--- Task instructions ---
Give back exactly the lines of the entries below from the line with "pink gift: 11 -> 9" to the line with "yellow glue stick: 7 -> 9", inclusive, and only those.

--- Records provided ---
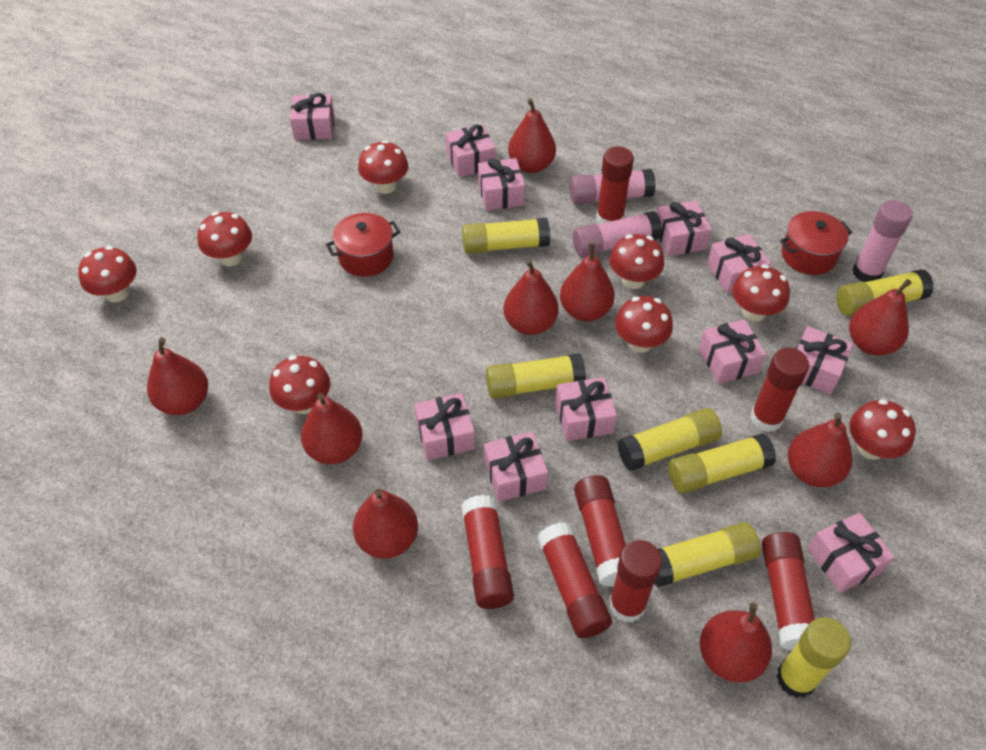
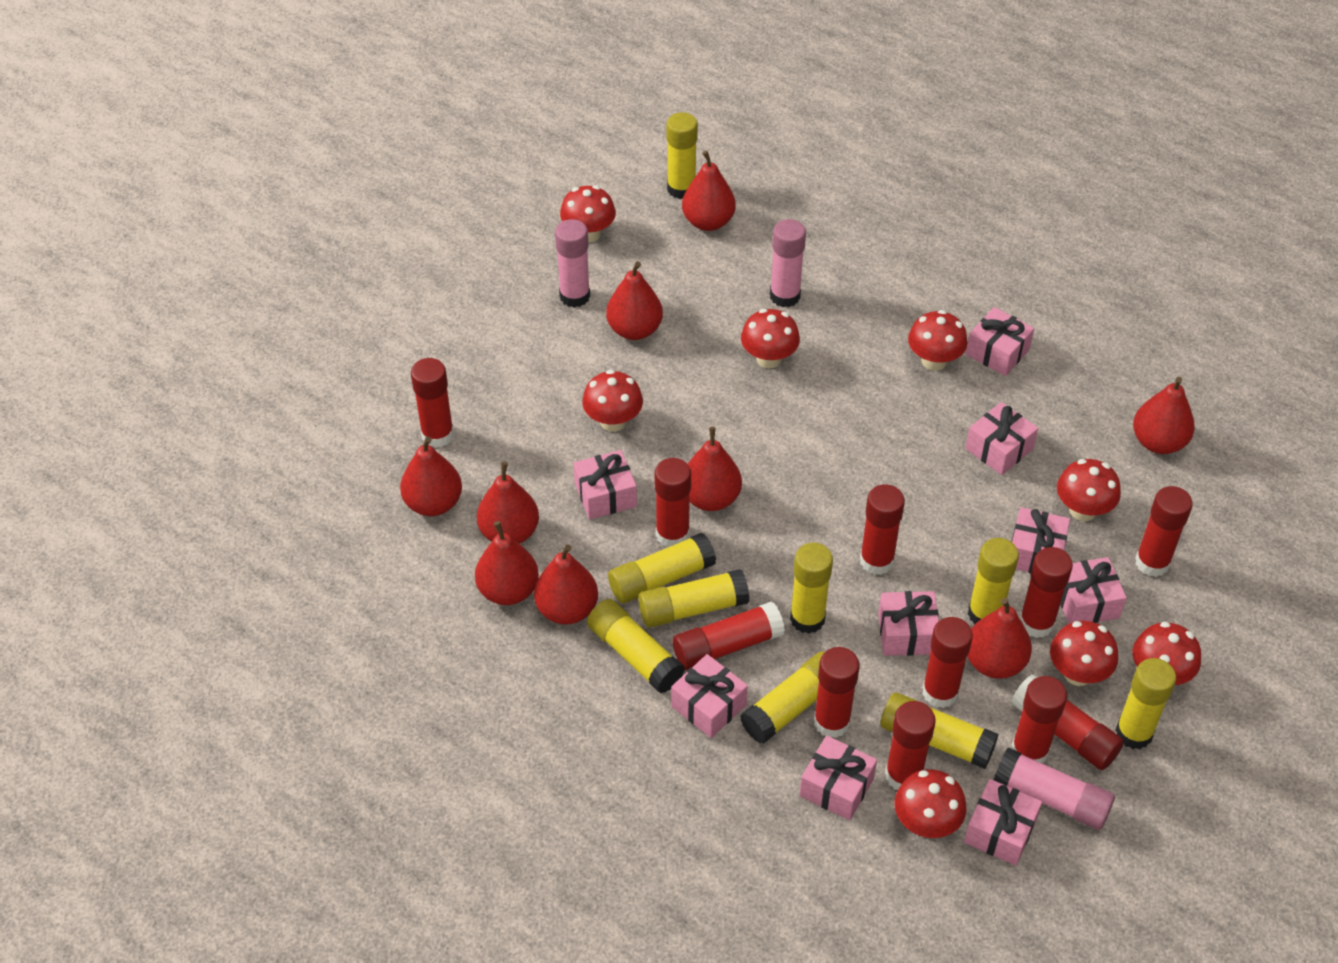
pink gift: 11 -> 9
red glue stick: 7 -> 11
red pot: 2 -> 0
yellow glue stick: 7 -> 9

...

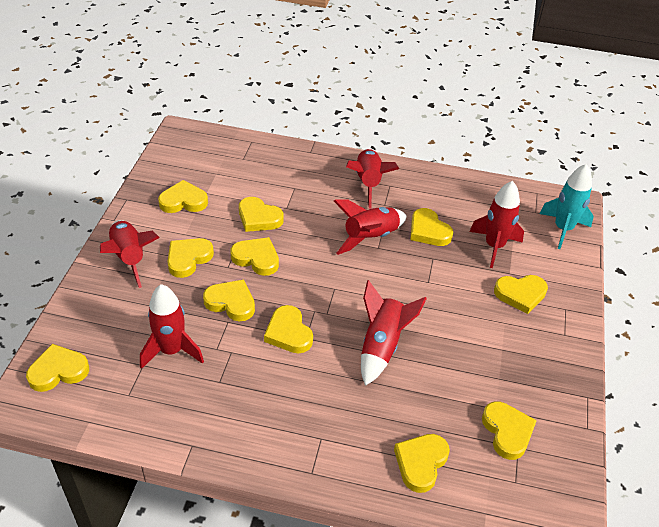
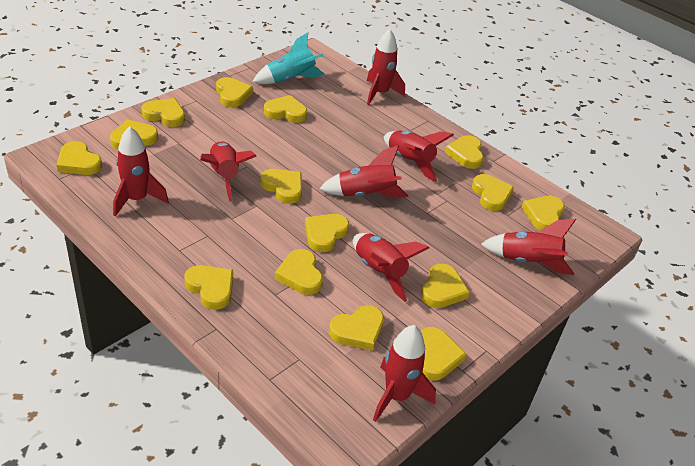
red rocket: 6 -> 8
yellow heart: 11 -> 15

--- Answer section ---
pink gift: 11 -> 9
red glue stick: 7 -> 11
red pot: 2 -> 0
yellow glue stick: 7 -> 9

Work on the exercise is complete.